» **WHAT TO PRODUCE**
Your response should consist of the lines below, printed exactly.

[Items listed in a dataset]
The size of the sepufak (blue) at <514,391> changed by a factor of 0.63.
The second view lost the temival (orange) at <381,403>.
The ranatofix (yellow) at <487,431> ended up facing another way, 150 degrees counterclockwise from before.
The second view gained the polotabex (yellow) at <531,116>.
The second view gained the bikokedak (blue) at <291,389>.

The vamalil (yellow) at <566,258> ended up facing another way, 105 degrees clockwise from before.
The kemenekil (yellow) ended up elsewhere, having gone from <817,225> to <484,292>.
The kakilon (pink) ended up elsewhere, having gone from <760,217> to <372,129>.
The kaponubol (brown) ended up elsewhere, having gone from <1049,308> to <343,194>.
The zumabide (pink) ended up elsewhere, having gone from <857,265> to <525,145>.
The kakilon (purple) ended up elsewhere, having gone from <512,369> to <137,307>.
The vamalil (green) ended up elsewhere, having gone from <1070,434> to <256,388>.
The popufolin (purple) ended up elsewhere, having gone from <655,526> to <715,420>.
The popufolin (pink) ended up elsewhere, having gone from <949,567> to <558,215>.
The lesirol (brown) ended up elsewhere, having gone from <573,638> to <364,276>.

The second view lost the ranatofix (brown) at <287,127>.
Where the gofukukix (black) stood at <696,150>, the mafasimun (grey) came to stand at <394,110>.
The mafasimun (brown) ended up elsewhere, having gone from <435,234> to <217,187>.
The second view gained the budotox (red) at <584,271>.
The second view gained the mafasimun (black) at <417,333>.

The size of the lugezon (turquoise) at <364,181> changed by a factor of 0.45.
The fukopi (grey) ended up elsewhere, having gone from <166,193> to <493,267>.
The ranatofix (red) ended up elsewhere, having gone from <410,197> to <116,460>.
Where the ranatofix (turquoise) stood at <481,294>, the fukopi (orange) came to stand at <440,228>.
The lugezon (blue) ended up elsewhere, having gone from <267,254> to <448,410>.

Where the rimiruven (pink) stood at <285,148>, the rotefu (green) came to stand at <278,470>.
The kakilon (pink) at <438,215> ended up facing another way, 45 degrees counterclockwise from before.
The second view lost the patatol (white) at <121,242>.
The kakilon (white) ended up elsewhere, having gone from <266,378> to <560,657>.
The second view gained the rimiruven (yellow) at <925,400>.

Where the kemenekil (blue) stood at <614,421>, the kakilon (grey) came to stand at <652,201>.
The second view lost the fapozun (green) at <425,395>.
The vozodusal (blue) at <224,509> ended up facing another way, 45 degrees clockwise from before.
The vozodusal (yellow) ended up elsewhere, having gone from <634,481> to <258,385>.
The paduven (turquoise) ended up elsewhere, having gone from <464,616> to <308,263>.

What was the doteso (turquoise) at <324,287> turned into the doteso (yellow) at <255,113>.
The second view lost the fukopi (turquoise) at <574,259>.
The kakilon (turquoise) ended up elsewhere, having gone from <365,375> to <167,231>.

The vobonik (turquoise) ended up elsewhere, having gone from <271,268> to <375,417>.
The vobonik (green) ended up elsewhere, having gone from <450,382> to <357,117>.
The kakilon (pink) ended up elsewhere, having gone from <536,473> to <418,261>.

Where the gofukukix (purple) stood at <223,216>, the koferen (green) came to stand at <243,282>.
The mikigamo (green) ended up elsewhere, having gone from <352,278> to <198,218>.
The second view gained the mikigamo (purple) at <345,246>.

» **SOLUTION TO THIS PROBLEM**
The size of the sepufak (blue) at <514,391> changed by a factor of 0.63.
The second view lost the temival (orange) at <381,403>.
The ranatofix (yellow) at <487,431> ended up facing another way, 150 degrees counterclockwise from before.
The second view gained the polotabex (yellow) at <531,116>.
The second view gained the bikokedak (blue) at <291,389>.

The vamalil (yellow) at <566,258> ended up facing another way, 105 degrees clockwise from before.
The kemenekil (yellow) ended up elsewhere, having gone from <817,225> to <484,292>.
The kakilon (pink) ended up elsewhere, having gone from <760,217> to <372,129>.
The kaponubol (brown) ended up elsewhere, having gone from <1049,308> to <343,194>.
The zumabide (pink) ended up elsewhere, having gone from <857,265> to <525,145>.
The kakilon (purple) ended up elsewhere, having gone from <512,369> to <137,307>.
The vamalil (green) ended up elsewhere, having gone from <1070,434> to <256,388>.
The popufolin (purple) ended up elsewhere, having gone from <655,526> to <715,420>.
The popufolin (pink) ended up elsewhere, having gone from <949,567> to <558,215>.
The lesirol (brown) ended up elsewhere, having gone from <573,638> to <364,276>.

The second view lost the ranatofix (brown) at <287,127>.
Where the gofukukix (black) stood at <696,150>, the mafasimun (grey) came to stand at <394,110>.
The mafasimun (brown) ended up elsewhere, having gone from <435,234> to <217,187>.
The second view gained the budotox (red) at <584,271>.
The second view gained the mafasimun (black) at <417,333>.

The size of the lugezon (turquoise) at <364,181> changed by a factor of 0.45.
The fukopi (grey) ended up elsewhere, having gone from <166,193> to <493,267>.
The ranatofix (red) ended up elsewhere, having gone from <410,197> to <116,460>.
Where the ranatofix (turquoise) stood at <481,294>, the fukopi (orange) came to stand at <440,228>.
The lugezon (blue) ended up elsewhere, having gone from <267,254> to <448,410>.

Where the rimiruven (pink) stood at <285,148>, the rotefu (green) came to stand at <278,470>.
The kakilon (pink) at <438,215> ended up facing another way, 45 degrees counterclockwise from before.
The second view lost the patatol (white) at <121,242>.
The kakilon (white) ended up elsewhere, having gone from <266,378> to <560,657>.
The second view gained the rimiruven (yellow) at <925,400>.

Where the kemenekil (blue) stood at <614,421>, the kakilon (grey) came to stand at <652,201>.
The second view lost the fapozun (green) at <425,395>.
The vozodusal (blue) at <224,509> ended up facing another way, 45 degrees clockwise from before.
The vozodusal (yellow) ended up elsewhere, having gone from <634,481> to <258,385>.
The paduven (turquoise) ended up elsewhere, having gone from <464,616> to <308,263>.

What was the doteso (turquoise) at <324,287> turned into the doteso (yellow) at <255,113>.
The second view lost the fukopi (turquoise) at <574,259>.
The kakilon (turquoise) ended up elsewhere, having gone from <365,375> to <167,231>.

The vobonik (turquoise) ended up elsewhere, having gone from <271,268> to <375,417>.
The vobonik (green) ended up elsewhere, having gone from <450,382> to <357,117>.
The kakilon (pink) ended up elsewhere, having gone from <536,473> to <418,261>.

Where the gofukukix (purple) stood at <223,216>, the koferen (green) came to stand at <243,282>.
The mikigamo (green) ended up elsewhere, having gone from <352,278> to <198,218>.
The second view gained the mikigamo (purple) at <345,246>.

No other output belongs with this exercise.